Your assignment:
Your answer must be every line of the data that holds the string "gris".

--- START ---

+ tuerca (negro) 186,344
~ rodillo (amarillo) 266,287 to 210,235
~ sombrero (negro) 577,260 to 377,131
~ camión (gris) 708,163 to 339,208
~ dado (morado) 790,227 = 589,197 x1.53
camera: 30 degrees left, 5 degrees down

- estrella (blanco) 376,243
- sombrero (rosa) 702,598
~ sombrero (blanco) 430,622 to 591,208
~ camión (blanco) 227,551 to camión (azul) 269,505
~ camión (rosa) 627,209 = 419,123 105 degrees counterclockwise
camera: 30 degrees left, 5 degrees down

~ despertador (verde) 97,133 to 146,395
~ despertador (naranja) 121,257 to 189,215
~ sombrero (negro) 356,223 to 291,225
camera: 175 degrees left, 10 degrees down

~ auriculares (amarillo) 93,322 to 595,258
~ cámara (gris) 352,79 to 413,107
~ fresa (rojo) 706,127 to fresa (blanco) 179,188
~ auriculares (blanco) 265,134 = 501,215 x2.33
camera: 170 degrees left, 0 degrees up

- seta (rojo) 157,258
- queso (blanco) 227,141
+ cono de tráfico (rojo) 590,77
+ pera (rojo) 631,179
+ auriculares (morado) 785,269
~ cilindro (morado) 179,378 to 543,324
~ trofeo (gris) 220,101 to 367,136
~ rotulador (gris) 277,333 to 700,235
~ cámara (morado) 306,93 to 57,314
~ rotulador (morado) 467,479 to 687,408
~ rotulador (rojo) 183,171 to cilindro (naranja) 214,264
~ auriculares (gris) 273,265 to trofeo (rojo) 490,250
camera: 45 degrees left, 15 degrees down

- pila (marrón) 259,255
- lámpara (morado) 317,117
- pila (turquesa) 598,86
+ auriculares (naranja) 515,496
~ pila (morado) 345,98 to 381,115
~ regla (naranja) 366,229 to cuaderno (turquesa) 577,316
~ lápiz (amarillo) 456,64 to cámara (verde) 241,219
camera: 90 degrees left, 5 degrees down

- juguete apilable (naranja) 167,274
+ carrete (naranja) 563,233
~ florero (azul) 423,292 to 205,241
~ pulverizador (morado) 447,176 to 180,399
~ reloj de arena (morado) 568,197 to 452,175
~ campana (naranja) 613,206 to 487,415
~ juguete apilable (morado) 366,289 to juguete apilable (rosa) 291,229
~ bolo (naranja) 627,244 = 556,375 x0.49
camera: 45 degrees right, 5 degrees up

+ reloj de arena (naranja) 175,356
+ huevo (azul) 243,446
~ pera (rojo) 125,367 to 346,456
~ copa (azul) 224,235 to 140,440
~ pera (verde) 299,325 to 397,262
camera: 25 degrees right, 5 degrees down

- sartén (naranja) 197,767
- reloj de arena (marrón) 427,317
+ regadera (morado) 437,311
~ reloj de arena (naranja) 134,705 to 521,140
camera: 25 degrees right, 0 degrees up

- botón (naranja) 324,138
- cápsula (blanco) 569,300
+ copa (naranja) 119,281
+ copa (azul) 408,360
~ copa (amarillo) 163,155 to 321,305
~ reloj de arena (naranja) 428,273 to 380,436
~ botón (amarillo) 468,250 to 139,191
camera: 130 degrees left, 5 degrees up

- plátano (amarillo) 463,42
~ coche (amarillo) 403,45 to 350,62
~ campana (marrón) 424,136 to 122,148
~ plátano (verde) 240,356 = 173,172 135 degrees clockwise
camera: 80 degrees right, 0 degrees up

--- END ---

Task answer:
~ camión (gris) 708,163 to 339,208
~ cámara (gris) 352,79 to 413,107
~ trofeo (gris) 220,101 to 367,136
~ rotulador (gris) 277,333 to 700,235
~ auriculares (gris) 273,265 to trofeo (rojo) 490,250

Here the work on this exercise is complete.